* [Records for the exercise]:

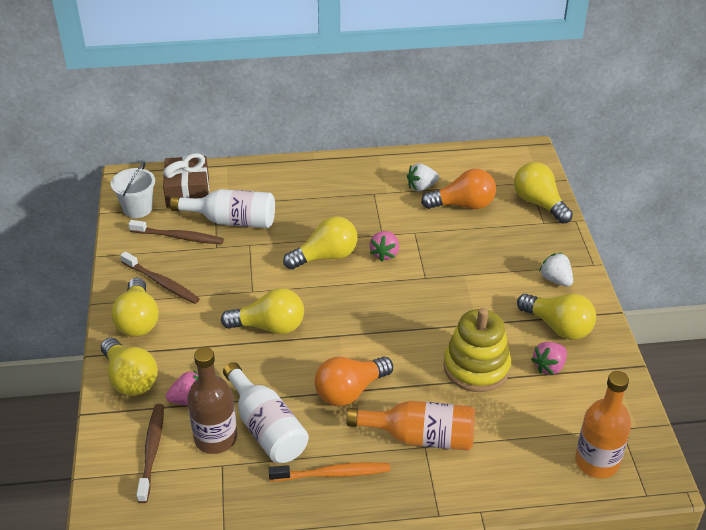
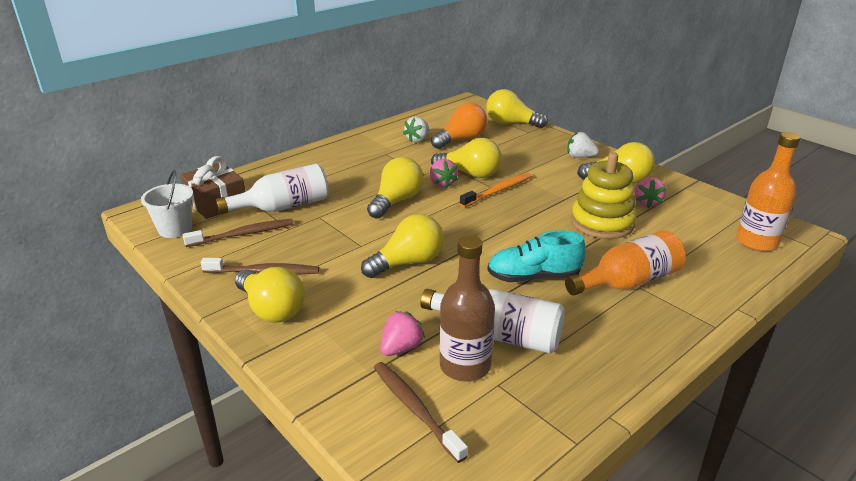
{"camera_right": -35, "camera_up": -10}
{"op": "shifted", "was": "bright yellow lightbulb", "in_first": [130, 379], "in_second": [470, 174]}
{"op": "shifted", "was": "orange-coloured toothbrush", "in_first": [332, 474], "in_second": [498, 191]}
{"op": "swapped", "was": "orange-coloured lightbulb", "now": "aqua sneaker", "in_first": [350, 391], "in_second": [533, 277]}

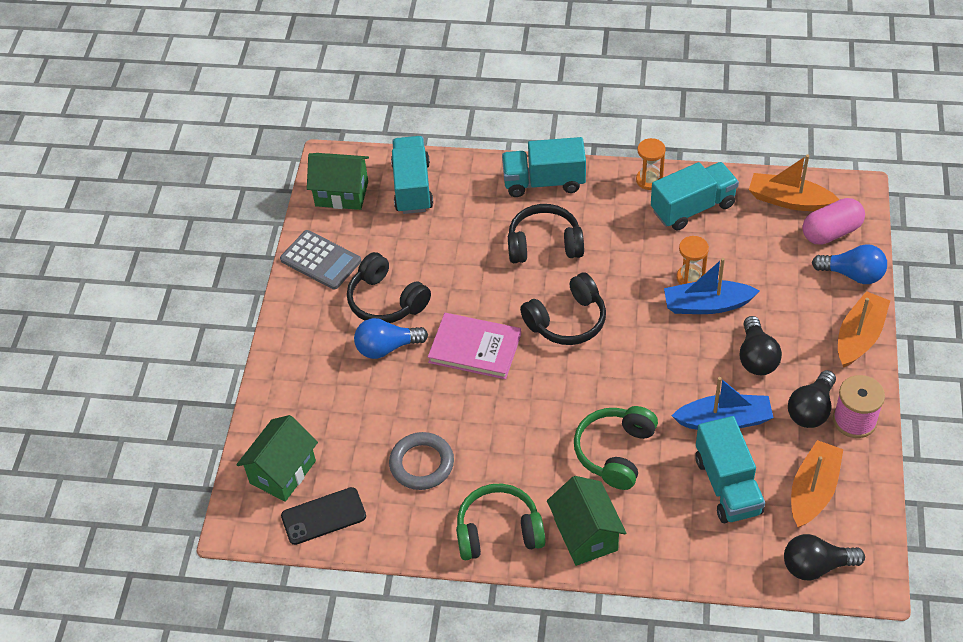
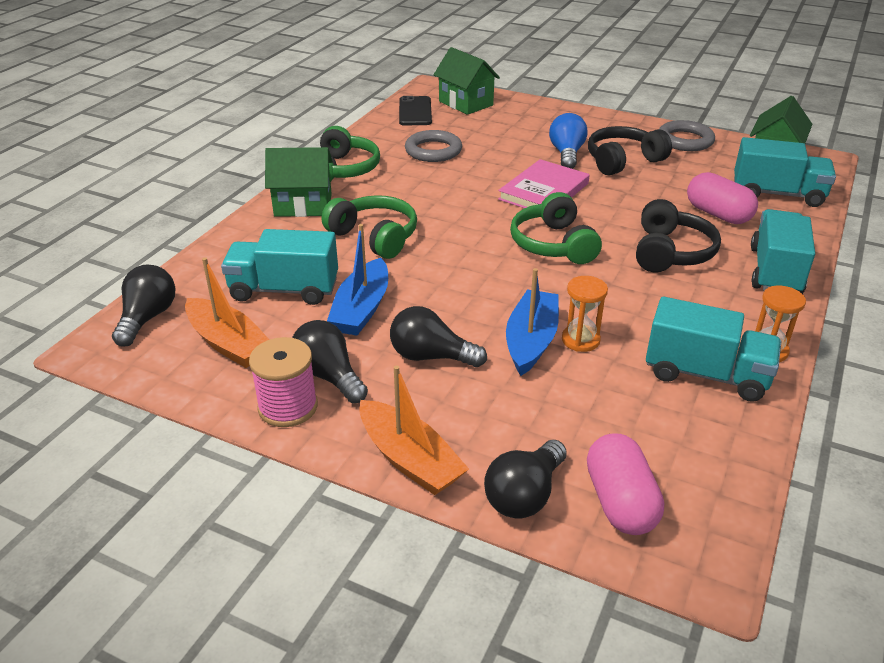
{"camera_right": 105, "camera_up": -15}
{"op": "gone", "was": "orange-coloured sailboat", "in_first": [789, 200]}
{"op": "new", "now": "pink pill", "in_second": [718, 214]}
{"op": "swapped", "was": "gray adding machine", "now": "gray torus", "in_first": [321, 260], "in_second": [685, 140]}
{"op": "repainted", "was": "jet-black over-ear headphones", "now": "green over-ear headphones", "in_first": [567, 321], "in_second": [553, 244]}
{"op": "repainted", "was": "royal blue lightbulb", "now": "jet-black lightbulb", "in_first": [852, 274], "in_second": [525, 495]}
{"op": "rotated", "was": "aqua toy truck", "in_first": [693, 208], "in_second": [706, 374], "clockwise": -60}

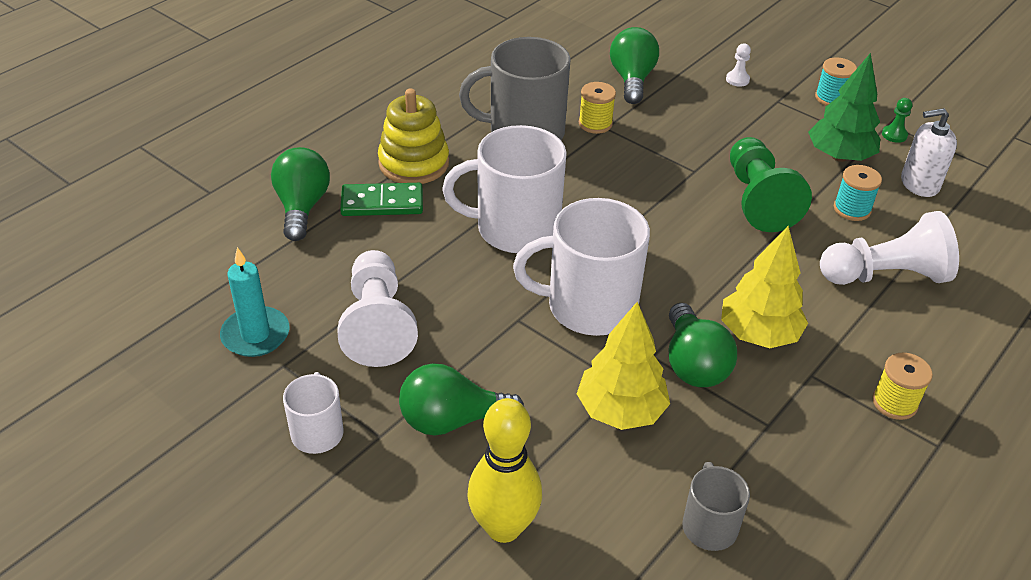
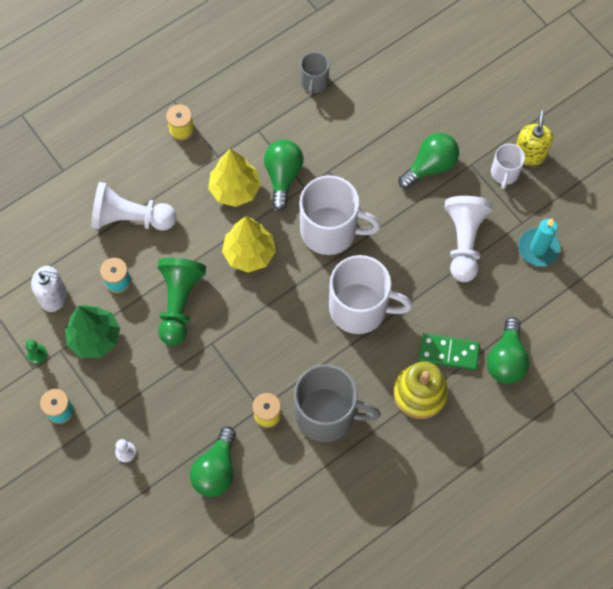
{"camera_right": -165, "camera_up": 25}
{"op": "gone", "was": "bright yellow bowling pin", "in_first": [503, 527]}
{"op": "new", "now": "bright yellow pump bottle", "in_second": [529, 154]}
{"op": "shifted", "was": "bright yellow fir tree", "in_first": [620, 411], "in_second": [249, 253]}
{"op": "rotated", "was": "green lightbulb", "in_first": [452, 420], "in_second": [430, 166], "clockwise": -45}

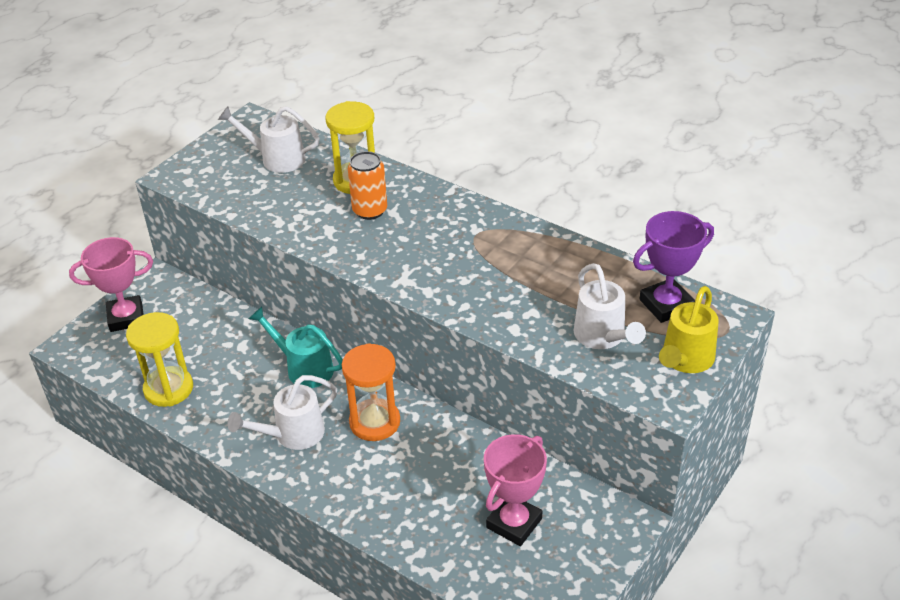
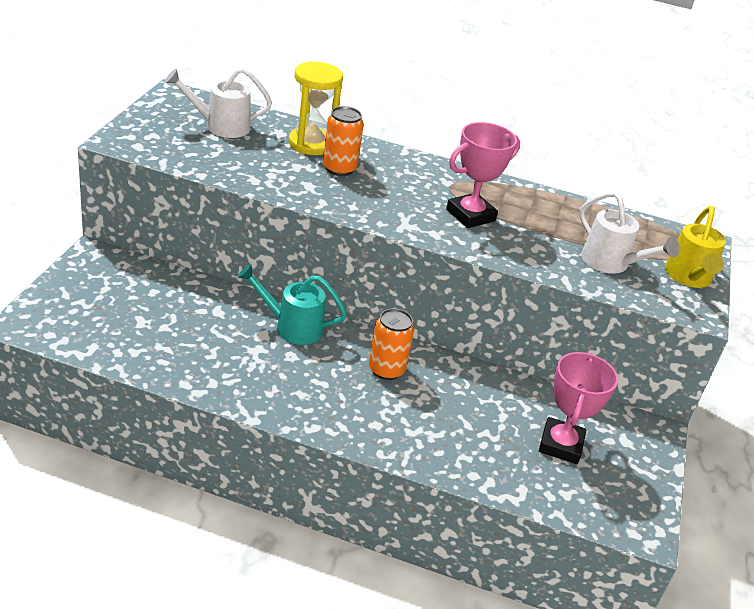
{"camera_right": -25, "camera_up": -5}
{"op": "gone", "was": "bright yellow sand timer", "in_first": [168, 389]}
{"op": "gone", "was": "pure white watering can", "in_first": [292, 434]}
{"op": "gone", "was": "violet prize cup", "in_first": [666, 305]}
{"op": "shifted", "was": "pink prize cup", "in_first": [126, 317], "in_second": [470, 215]}
{"op": "swapped", "was": "orange-coloured sand timer", "now": "orange-coloured tin", "in_first": [375, 422], "in_second": [386, 369]}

* [Work to complete]:
Go through the listing above and write it out again exactly, dropping the pictures.

* [Exercise solution]:
{"camera_right": -35, "camera_up": -10}
{"op": "shifted", "was": "bright yellow lightbulb", "in_first": [130, 379], "in_second": [470, 174]}
{"op": "shifted", "was": "orange-coloured toothbrush", "in_first": [332, 474], "in_second": [498, 191]}
{"op": "swapped", "was": "orange-coloured lightbulb", "now": "aqua sneaker", "in_first": [350, 391], "in_second": [533, 277]}

{"camera_right": 105, "camera_up": -15}
{"op": "gone", "was": "orange-coloured sailboat", "in_first": [789, 200]}
{"op": "new", "now": "pink pill", "in_second": [718, 214]}
{"op": "swapped", "was": "gray adding machine", "now": "gray torus", "in_first": [321, 260], "in_second": [685, 140]}
{"op": "repainted", "was": "jet-black over-ear headphones", "now": "green over-ear headphones", "in_first": [567, 321], "in_second": [553, 244]}
{"op": "repainted", "was": "royal blue lightbulb", "now": "jet-black lightbulb", "in_first": [852, 274], "in_second": [525, 495]}
{"op": "rotated", "was": "aqua toy truck", "in_first": [693, 208], "in_second": [706, 374], "clockwise": -60}

{"camera_right": -165, "camera_up": 25}
{"op": "gone", "was": "bright yellow bowling pin", "in_first": [503, 527]}
{"op": "new", "now": "bright yellow pump bottle", "in_second": [529, 154]}
{"op": "shifted", "was": "bright yellow fir tree", "in_first": [620, 411], "in_second": [249, 253]}
{"op": "rotated", "was": "green lightbulb", "in_first": [452, 420], "in_second": [430, 166], "clockwise": -45}

{"camera_right": -25, "camera_up": -5}
{"op": "gone", "was": "bright yellow sand timer", "in_first": [168, 389]}
{"op": "gone", "was": "pure white watering can", "in_first": [292, 434]}
{"op": "gone", "was": "violet prize cup", "in_first": [666, 305]}
{"op": "shifted", "was": "pink prize cup", "in_first": [126, 317], "in_second": [470, 215]}
{"op": "swapped", "was": "orange-coloured sand timer", "now": "orange-coloured tin", "in_first": [375, 422], "in_second": [386, 369]}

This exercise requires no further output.